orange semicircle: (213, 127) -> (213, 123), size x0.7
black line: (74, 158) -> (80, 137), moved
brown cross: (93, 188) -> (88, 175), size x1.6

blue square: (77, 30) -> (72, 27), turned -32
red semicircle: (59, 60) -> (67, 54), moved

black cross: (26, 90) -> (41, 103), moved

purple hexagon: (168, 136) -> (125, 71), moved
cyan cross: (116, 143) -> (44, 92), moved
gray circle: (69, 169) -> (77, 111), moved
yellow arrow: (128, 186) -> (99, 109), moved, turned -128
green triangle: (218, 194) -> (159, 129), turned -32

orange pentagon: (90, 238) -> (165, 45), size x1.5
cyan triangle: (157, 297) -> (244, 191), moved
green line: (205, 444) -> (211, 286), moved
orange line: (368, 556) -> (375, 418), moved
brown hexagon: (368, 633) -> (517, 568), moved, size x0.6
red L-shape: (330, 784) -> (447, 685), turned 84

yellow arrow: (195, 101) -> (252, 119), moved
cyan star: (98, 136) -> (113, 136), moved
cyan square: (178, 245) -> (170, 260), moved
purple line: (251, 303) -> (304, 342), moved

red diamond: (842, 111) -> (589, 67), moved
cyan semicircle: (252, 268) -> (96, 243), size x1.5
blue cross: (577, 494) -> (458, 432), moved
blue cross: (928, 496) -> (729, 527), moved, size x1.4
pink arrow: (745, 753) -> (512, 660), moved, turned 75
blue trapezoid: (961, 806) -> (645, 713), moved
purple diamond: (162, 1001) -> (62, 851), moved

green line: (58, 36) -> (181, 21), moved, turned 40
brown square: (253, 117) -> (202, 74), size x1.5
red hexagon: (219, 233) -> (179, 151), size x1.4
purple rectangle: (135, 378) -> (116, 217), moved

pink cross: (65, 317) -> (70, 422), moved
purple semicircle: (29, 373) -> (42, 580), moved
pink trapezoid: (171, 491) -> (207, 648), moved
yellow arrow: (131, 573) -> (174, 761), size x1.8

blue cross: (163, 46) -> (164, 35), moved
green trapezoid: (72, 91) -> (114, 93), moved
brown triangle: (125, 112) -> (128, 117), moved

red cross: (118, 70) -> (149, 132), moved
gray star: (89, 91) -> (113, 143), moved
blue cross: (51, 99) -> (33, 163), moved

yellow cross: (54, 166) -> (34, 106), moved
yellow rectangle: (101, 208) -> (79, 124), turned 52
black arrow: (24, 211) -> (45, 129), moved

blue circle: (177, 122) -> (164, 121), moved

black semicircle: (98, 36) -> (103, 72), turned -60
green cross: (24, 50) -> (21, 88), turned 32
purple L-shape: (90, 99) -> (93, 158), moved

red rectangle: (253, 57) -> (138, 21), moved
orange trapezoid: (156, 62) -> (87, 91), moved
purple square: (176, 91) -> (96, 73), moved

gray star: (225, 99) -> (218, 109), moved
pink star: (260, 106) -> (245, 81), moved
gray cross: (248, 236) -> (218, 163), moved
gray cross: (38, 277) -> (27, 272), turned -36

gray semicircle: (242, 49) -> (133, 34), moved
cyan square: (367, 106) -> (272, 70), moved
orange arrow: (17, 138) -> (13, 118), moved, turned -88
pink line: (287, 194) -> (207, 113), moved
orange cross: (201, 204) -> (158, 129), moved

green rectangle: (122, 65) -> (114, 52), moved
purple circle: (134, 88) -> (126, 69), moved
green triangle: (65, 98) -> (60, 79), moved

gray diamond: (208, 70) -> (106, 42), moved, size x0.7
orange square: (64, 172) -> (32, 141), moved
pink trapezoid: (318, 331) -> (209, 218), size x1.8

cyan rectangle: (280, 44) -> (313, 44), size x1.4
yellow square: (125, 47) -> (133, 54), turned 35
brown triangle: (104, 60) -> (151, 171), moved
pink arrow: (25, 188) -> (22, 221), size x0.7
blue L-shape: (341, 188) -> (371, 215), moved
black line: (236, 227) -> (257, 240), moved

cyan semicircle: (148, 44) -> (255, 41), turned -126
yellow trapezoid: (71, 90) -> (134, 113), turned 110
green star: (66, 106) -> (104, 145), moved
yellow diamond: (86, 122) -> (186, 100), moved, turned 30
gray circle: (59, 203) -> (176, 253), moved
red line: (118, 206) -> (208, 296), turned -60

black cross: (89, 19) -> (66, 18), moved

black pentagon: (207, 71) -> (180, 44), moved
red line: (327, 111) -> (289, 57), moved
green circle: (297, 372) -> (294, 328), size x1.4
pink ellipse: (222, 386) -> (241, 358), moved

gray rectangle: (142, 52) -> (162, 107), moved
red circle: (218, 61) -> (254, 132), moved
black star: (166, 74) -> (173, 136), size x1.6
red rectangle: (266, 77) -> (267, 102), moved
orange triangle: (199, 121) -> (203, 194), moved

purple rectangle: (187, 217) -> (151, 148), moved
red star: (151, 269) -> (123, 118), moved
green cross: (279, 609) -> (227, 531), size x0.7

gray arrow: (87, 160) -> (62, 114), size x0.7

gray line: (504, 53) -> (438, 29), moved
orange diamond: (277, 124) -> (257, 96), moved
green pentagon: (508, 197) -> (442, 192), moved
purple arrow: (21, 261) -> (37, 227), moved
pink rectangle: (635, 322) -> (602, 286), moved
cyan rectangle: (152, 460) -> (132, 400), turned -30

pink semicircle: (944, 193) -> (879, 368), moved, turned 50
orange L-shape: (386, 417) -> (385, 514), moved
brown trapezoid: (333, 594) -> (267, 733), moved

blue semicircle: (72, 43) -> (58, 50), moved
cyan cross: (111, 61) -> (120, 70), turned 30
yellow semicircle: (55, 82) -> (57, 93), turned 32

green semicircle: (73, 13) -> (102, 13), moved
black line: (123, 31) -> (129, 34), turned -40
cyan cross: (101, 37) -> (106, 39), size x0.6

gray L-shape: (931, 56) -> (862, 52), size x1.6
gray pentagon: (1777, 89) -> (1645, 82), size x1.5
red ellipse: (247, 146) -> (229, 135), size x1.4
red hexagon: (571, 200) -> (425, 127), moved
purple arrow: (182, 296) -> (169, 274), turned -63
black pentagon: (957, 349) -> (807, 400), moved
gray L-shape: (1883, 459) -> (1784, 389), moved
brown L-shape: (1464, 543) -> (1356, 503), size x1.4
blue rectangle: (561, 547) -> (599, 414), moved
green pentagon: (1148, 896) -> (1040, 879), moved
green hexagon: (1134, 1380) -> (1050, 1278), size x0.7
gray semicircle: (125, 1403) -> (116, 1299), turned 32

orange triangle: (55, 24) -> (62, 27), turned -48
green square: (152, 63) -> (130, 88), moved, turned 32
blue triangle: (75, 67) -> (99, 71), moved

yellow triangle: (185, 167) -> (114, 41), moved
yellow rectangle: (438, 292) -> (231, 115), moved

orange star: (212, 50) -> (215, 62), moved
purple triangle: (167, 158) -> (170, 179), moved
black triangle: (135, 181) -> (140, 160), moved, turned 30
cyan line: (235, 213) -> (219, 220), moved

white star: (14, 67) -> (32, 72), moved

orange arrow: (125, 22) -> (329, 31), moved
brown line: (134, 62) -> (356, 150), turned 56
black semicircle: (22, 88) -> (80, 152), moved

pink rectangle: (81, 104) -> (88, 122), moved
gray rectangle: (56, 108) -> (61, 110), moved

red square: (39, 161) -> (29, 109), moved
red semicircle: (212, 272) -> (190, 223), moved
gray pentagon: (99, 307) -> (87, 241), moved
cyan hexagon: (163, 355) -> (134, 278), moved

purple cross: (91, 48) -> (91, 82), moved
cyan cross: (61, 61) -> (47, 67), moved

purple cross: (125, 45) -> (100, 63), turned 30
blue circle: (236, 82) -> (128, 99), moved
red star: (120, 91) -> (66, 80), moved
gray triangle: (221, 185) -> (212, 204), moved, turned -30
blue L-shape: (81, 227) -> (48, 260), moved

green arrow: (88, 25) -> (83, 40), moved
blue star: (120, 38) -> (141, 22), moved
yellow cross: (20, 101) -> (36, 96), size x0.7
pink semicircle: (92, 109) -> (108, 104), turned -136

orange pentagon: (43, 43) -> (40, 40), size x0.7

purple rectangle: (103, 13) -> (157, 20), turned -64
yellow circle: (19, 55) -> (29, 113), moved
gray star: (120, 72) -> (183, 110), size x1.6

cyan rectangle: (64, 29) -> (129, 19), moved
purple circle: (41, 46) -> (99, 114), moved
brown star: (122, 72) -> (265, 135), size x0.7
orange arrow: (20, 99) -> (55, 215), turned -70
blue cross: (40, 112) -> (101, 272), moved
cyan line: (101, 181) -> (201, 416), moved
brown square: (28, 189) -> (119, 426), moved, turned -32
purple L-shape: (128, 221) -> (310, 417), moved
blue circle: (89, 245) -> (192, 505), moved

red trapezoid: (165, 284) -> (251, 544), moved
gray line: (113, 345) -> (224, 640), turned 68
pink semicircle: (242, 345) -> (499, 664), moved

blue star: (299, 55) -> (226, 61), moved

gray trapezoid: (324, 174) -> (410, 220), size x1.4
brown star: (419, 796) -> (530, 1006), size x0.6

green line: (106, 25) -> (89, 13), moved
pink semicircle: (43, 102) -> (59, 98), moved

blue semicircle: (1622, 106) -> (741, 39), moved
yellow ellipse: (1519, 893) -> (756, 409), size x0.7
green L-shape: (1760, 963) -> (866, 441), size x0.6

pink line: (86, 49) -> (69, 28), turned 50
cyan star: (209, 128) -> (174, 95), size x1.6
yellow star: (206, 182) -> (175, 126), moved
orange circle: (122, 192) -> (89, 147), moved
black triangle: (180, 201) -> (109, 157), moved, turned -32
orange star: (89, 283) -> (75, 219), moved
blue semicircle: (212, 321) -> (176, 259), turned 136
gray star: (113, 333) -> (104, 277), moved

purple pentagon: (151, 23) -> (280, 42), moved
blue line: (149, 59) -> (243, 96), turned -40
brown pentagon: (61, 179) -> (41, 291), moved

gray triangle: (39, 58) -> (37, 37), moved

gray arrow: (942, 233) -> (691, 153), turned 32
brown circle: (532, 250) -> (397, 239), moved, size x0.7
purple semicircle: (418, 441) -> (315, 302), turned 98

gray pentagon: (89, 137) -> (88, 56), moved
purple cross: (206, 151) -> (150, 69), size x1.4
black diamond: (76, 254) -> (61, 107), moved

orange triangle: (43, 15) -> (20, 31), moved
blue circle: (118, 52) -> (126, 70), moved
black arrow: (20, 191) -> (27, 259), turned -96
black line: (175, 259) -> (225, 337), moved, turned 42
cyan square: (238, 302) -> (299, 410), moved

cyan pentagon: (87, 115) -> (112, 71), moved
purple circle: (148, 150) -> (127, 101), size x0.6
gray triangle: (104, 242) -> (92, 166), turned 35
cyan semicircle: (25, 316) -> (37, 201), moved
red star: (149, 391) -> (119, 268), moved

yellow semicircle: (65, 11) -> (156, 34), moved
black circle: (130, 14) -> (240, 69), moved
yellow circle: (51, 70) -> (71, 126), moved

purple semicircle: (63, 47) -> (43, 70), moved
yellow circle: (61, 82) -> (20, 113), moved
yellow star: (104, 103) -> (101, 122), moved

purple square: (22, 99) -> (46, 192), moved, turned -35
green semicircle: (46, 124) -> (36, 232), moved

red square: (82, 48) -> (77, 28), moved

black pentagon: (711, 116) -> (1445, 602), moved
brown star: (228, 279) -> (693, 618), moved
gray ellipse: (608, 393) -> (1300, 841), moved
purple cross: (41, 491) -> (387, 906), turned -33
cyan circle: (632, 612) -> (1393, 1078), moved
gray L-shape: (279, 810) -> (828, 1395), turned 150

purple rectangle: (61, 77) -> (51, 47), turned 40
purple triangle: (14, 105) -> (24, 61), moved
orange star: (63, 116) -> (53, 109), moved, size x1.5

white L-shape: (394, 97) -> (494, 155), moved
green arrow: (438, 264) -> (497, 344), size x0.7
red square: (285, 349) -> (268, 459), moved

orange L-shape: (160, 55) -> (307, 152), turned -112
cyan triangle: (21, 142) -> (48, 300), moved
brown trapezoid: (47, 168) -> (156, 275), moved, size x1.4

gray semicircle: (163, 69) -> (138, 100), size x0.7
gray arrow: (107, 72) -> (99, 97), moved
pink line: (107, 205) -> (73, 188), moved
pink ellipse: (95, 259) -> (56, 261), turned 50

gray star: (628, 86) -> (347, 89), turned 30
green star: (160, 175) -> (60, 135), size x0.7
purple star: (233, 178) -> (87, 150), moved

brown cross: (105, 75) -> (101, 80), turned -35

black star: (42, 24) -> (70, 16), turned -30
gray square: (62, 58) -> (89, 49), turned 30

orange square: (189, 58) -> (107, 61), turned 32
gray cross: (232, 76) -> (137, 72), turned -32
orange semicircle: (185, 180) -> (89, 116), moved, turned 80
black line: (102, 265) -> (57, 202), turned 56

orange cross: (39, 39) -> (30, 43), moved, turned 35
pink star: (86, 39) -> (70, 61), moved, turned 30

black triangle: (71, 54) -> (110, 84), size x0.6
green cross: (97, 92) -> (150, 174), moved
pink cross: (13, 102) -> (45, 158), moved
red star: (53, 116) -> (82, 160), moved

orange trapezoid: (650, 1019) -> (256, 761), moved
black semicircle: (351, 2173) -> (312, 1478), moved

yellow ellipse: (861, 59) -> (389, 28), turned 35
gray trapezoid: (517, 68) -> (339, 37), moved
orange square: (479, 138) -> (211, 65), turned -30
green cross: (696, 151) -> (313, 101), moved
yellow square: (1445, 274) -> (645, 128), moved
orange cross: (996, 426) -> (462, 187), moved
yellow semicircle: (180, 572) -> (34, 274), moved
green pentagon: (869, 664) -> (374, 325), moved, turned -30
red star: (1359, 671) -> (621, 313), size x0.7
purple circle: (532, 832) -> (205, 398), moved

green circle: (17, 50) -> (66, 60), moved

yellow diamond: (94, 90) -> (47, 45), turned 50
###
Scan the records above for the lines holding "black pentagon: (711, 116)" and "gray trapezoid: (517, 68) -> (339, 37), moved". Transcribe those two and every line between them word for word, and no others.

■ **Your solution**:
black pentagon: (711, 116) -> (1445, 602), moved
brown star: (228, 279) -> (693, 618), moved
gray ellipse: (608, 393) -> (1300, 841), moved
purple cross: (41, 491) -> (387, 906), turned -33
cyan circle: (632, 612) -> (1393, 1078), moved
gray L-shape: (279, 810) -> (828, 1395), turned 150

purple rectangle: (61, 77) -> (51, 47), turned 40
purple triangle: (14, 105) -> (24, 61), moved
orange star: (63, 116) -> (53, 109), moved, size x1.5

white L-shape: (394, 97) -> (494, 155), moved
green arrow: (438, 264) -> (497, 344), size x0.7
red square: (285, 349) -> (268, 459), moved

orange L-shape: (160, 55) -> (307, 152), turned -112
cyan triangle: (21, 142) -> (48, 300), moved
brown trapezoid: (47, 168) -> (156, 275), moved, size x1.4

gray semicircle: (163, 69) -> (138, 100), size x0.7
gray arrow: (107, 72) -> (99, 97), moved
pink line: (107, 205) -> (73, 188), moved
pink ellipse: (95, 259) -> (56, 261), turned 50

gray star: (628, 86) -> (347, 89), turned 30
green star: (160, 175) -> (60, 135), size x0.7
purple star: (233, 178) -> (87, 150), moved

brown cross: (105, 75) -> (101, 80), turned -35

black star: (42, 24) -> (70, 16), turned -30
gray square: (62, 58) -> (89, 49), turned 30

orange square: (189, 58) -> (107, 61), turned 32
gray cross: (232, 76) -> (137, 72), turned -32
orange semicircle: (185, 180) -> (89, 116), moved, turned 80
black line: (102, 265) -> (57, 202), turned 56

orange cross: (39, 39) -> (30, 43), moved, turned 35
pink star: (86, 39) -> (70, 61), moved, turned 30

black triangle: (71, 54) -> (110, 84), size x0.6
green cross: (97, 92) -> (150, 174), moved
pink cross: (13, 102) -> (45, 158), moved
red star: (53, 116) -> (82, 160), moved

orange trapezoid: (650, 1019) -> (256, 761), moved
black semicircle: (351, 2173) -> (312, 1478), moved

yellow ellipse: (861, 59) -> (389, 28), turned 35
gray trapezoid: (517, 68) -> (339, 37), moved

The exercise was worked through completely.